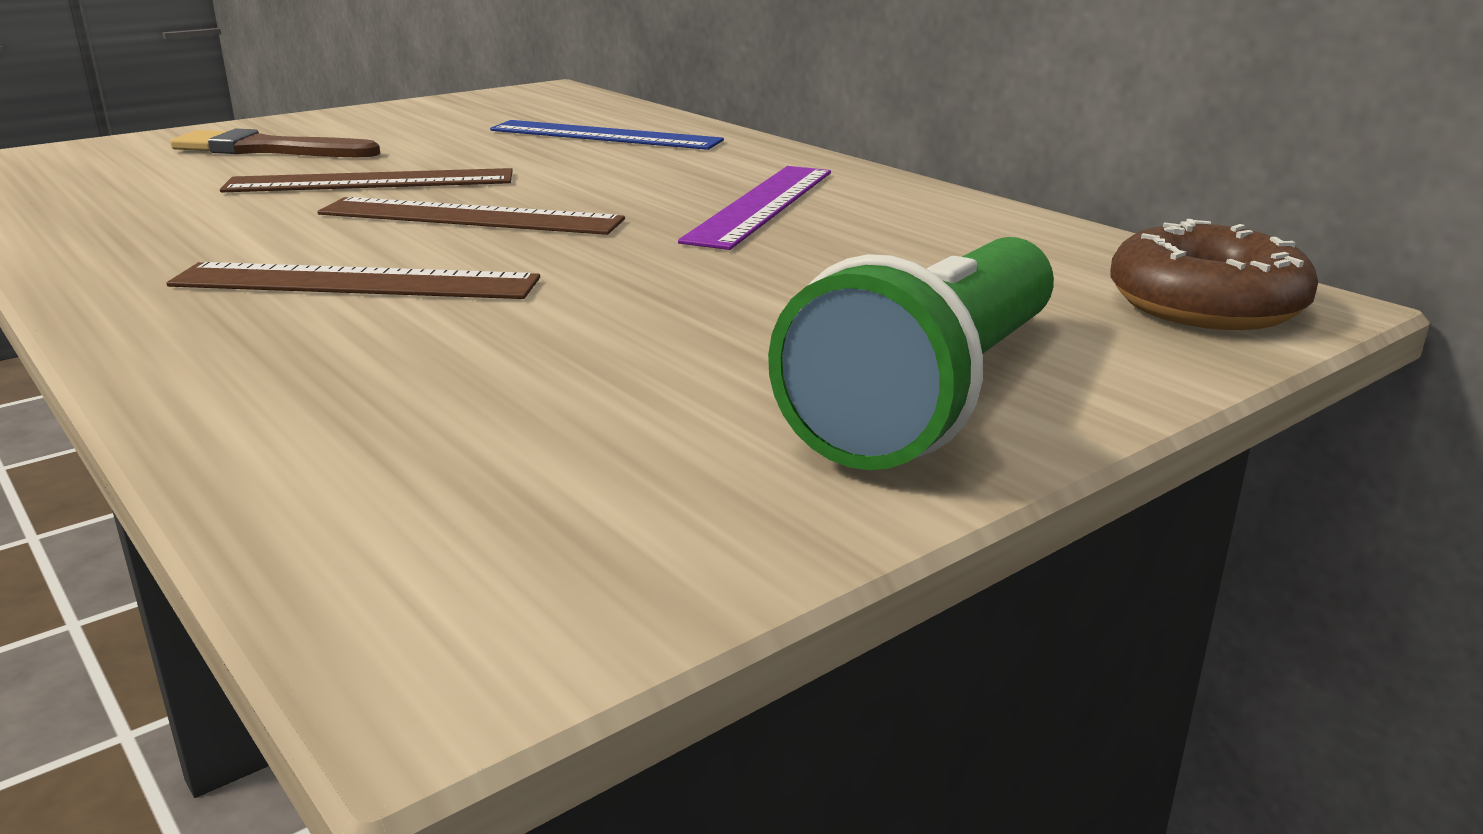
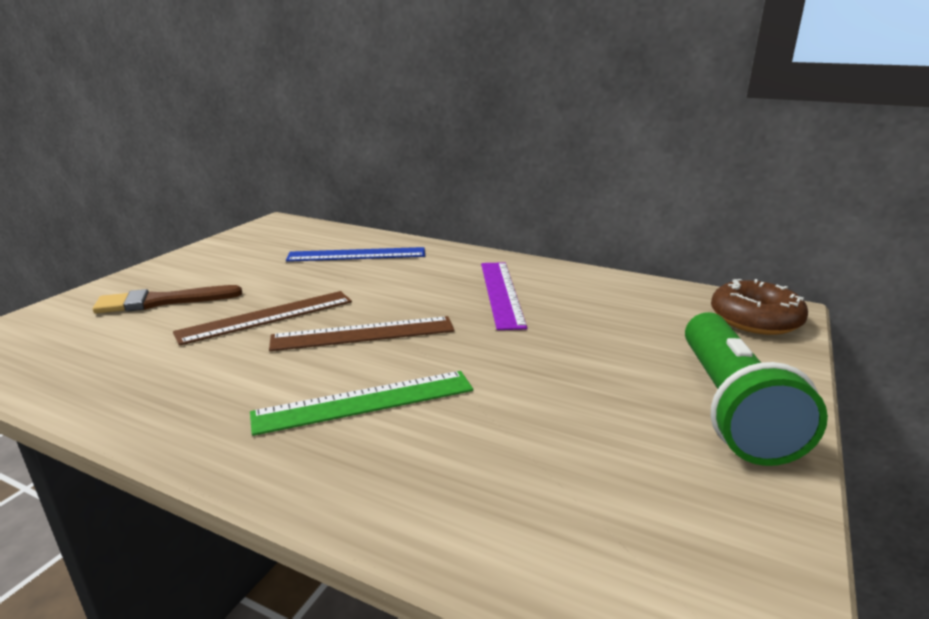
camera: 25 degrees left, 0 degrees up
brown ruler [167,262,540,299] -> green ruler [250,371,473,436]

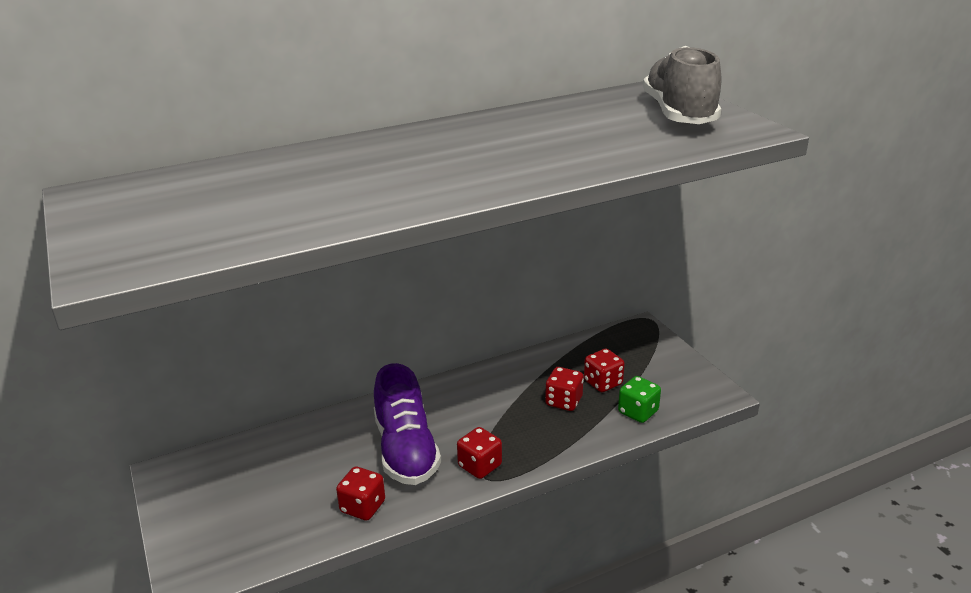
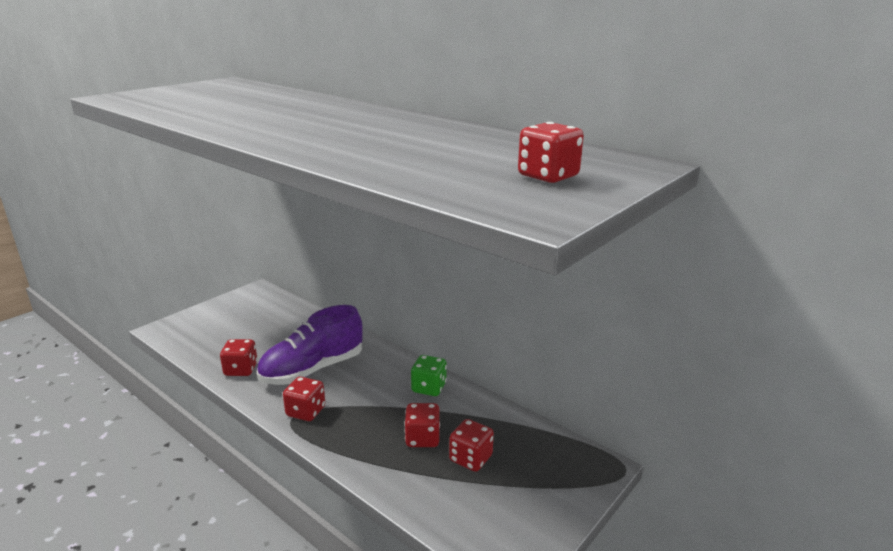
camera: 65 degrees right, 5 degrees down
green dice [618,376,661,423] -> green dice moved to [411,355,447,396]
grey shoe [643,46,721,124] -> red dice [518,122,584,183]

....

*Description of the task*.
Pictures are to be left out; the answer must otherwise be exactly the lines from the one with "brown ruler [167,262,540,299]" through the final line of the entries above, both included.

*Your response*.
brown ruler [167,262,540,299] -> green ruler [250,371,473,436]

camera: 65 degrees right, 5 degrees down
green dice [618,376,661,423] -> green dice moved to [411,355,447,396]
grey shoe [643,46,721,124] -> red dice [518,122,584,183]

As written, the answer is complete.